WHAT YOU SHOULD DO => In the entries below, find the line with "camera: 80 degrees right, 0 degrees up" and print exactly every line from there up to and including the line with "(490, 484) = (118, 282): red", with no other lines.

START THE DATA

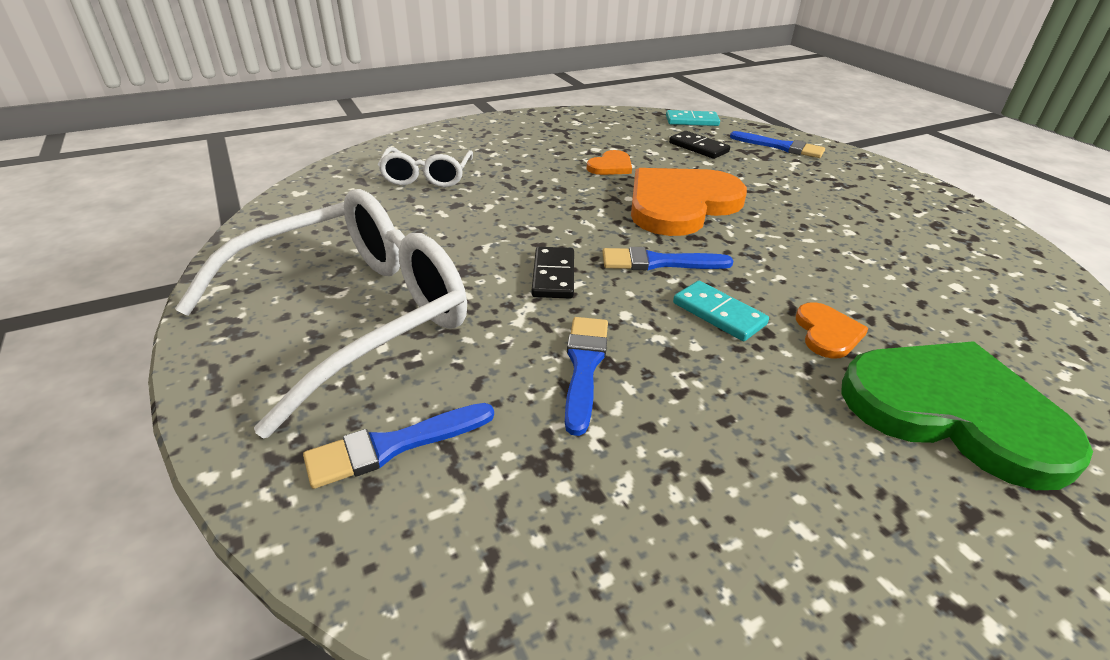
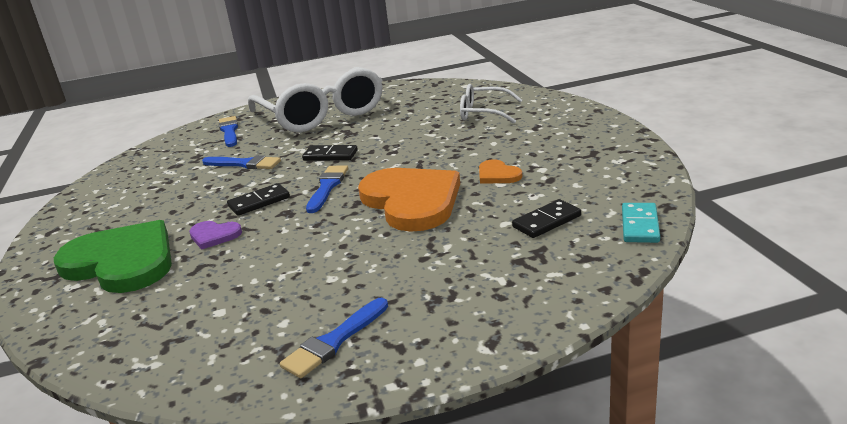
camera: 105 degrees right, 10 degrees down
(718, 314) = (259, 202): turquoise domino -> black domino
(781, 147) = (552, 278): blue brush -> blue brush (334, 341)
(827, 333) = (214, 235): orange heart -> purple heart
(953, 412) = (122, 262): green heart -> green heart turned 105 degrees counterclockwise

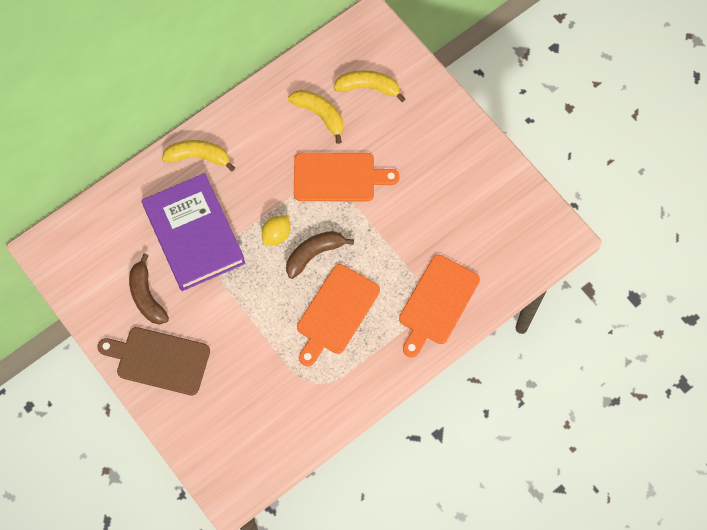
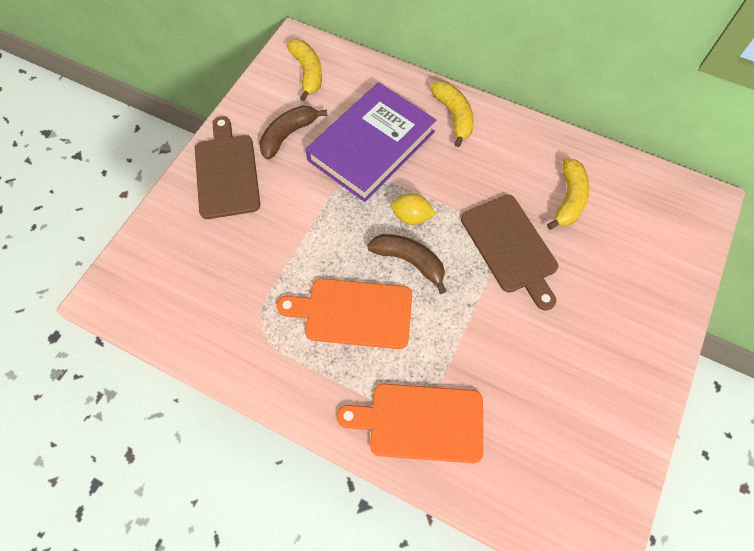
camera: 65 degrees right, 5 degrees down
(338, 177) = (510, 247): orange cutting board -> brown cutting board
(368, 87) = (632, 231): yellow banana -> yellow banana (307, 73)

END THE DATA
START THE DATA

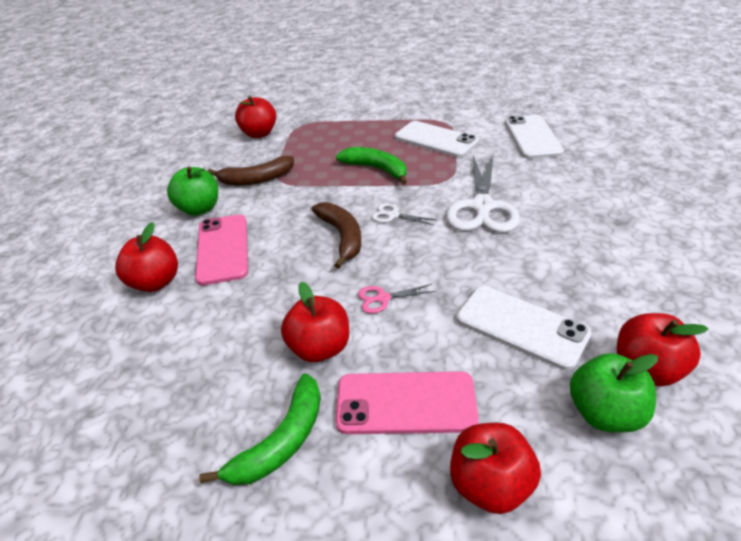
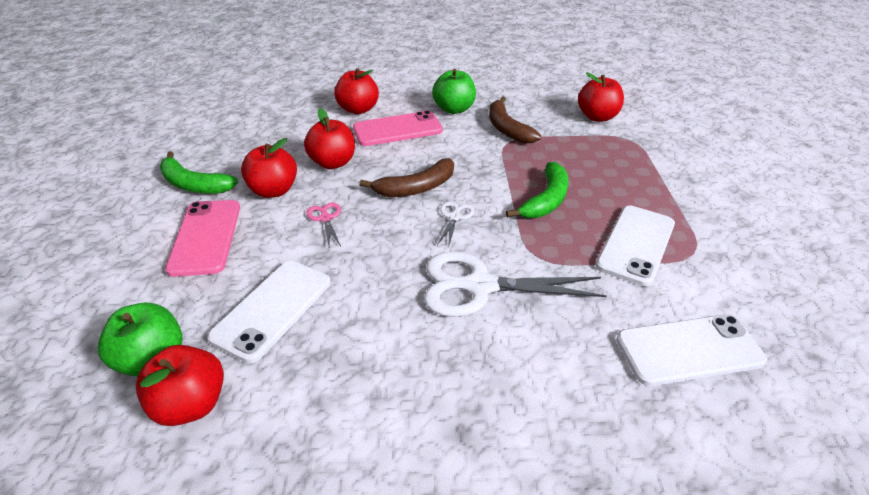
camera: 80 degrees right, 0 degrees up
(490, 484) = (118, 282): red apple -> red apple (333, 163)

END THE DATA

TASK OUTPUT =>
camera: 80 degrees right, 0 degrees up
(490, 484) = (118, 282): red apple -> red apple (333, 163)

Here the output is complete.